> Aim of the exercise: The listing below is to be given again in full and word for word, without its images.

> Data for the task:
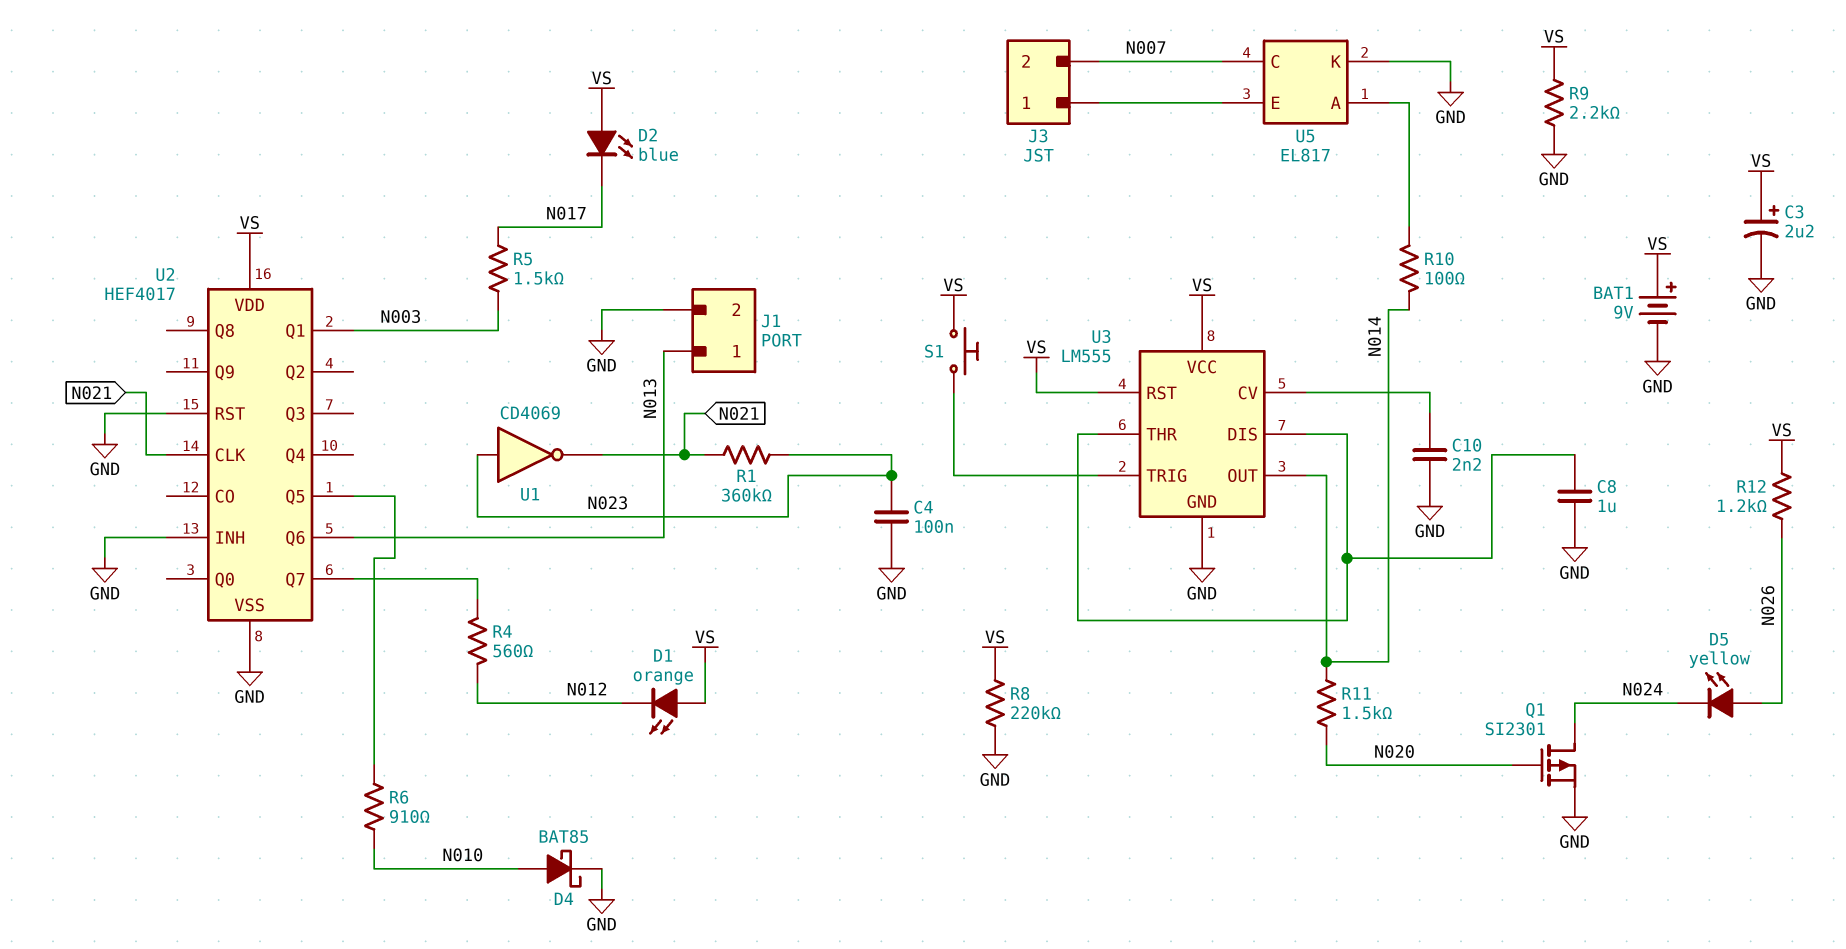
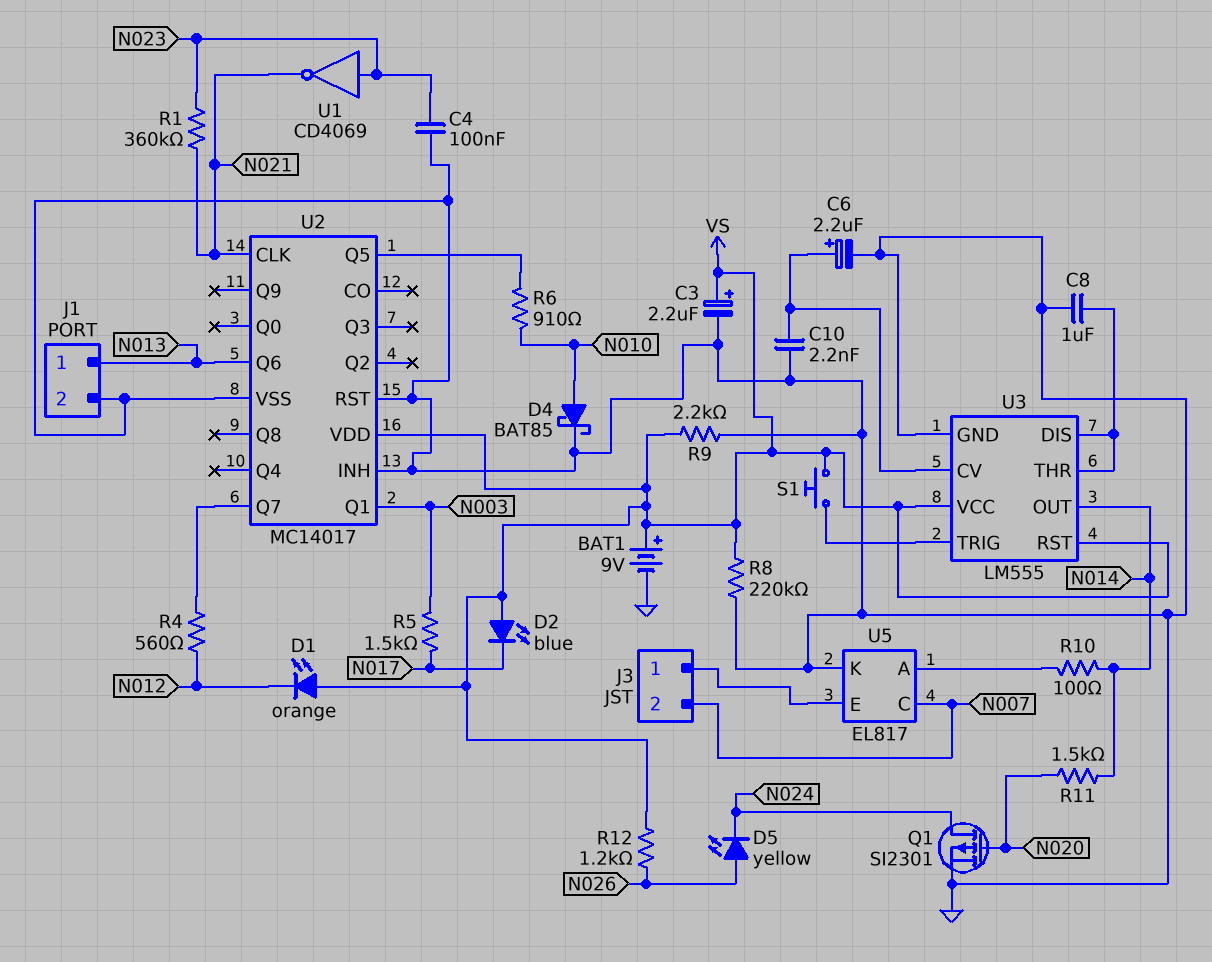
C6: none -> 2.2uF (plus U3/CV, minus GND)
U2: HEF4017 -> MC14017

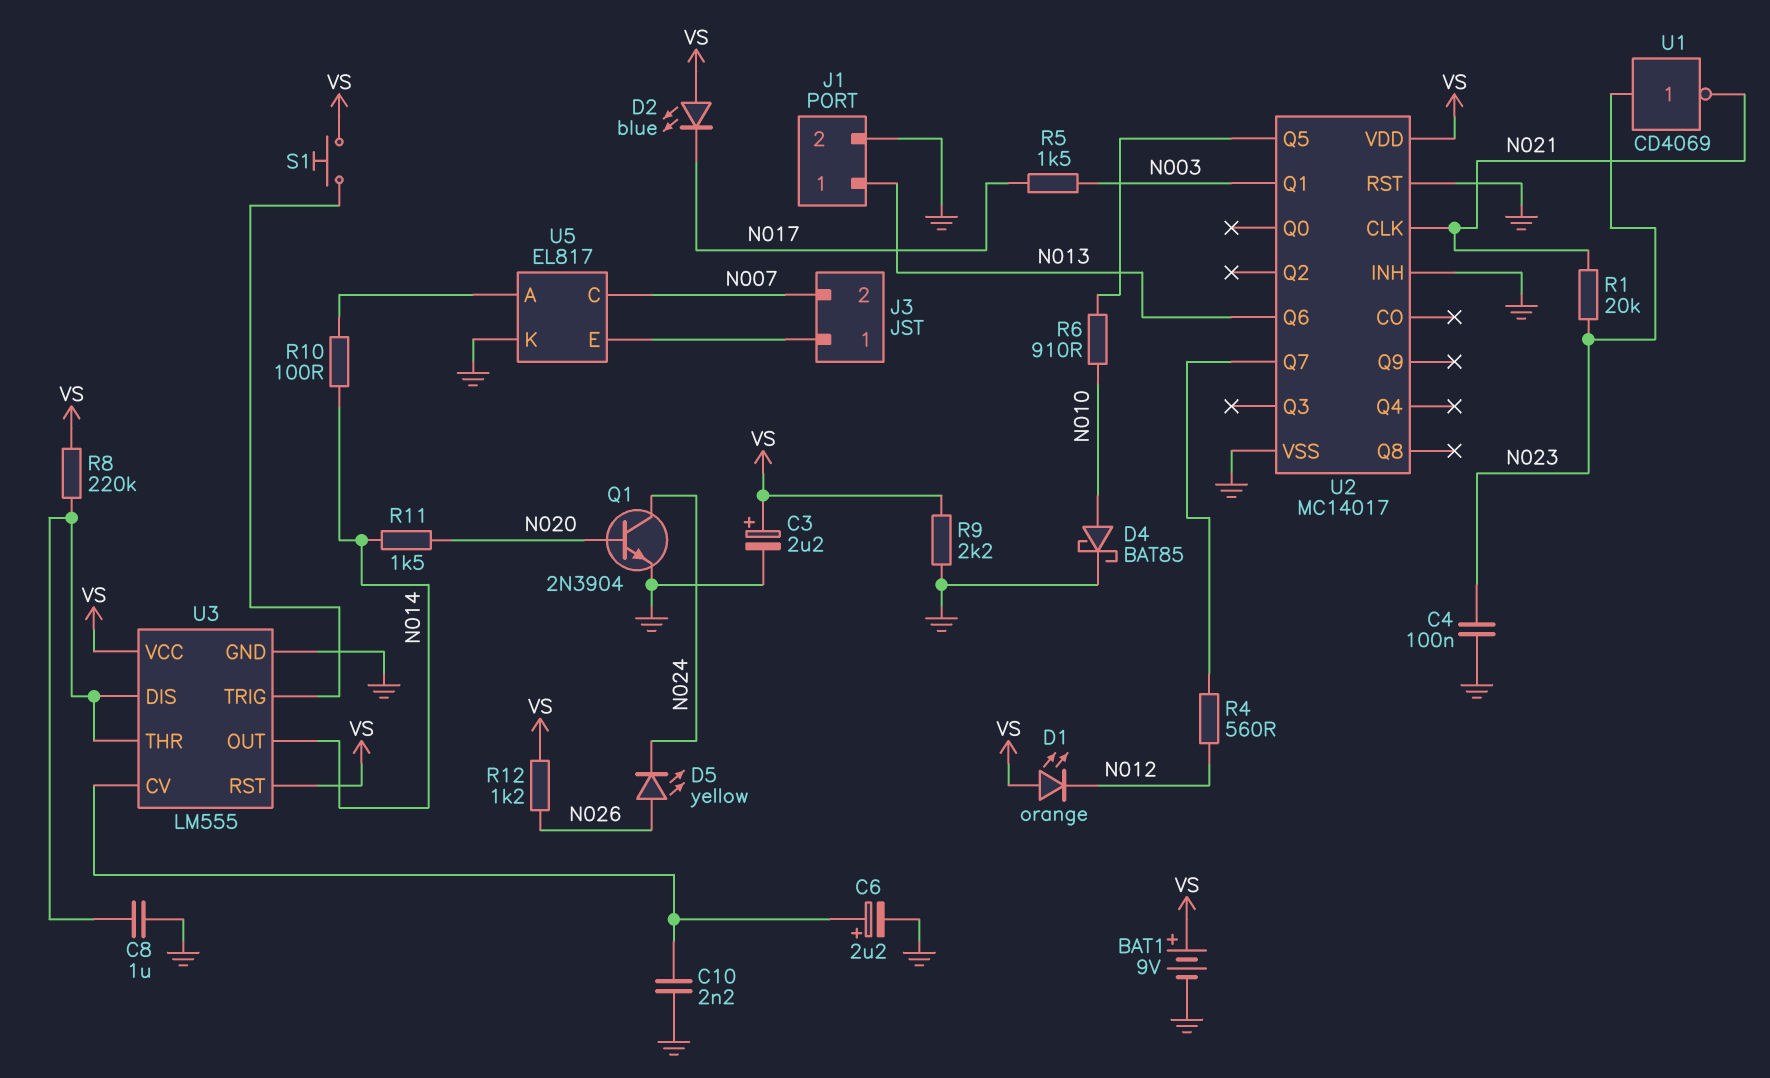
Q1: PMOS SI2301 (G N020, D N024, S GND) -> NPN 2N3904 (B N020, C N024, E GND)
R1: 360k (N021, N023) -> 20k (N021, N023)
R8: 220k (GND, VS) -> 220k (U3/DIS, VS)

> Written solution:
C6: none -> 2.2uF (plus U3/CV, minus GND)
U2: HEF4017 -> MC14017

Q1: PMOS SI2301 (G N020, D N024, S GND) -> NPN 2N3904 (B N020, C N024, E GND)
R1: 360k (N021, N023) -> 20k (N021, N023)
R8: 220k (GND, VS) -> 220k (U3/DIS, VS)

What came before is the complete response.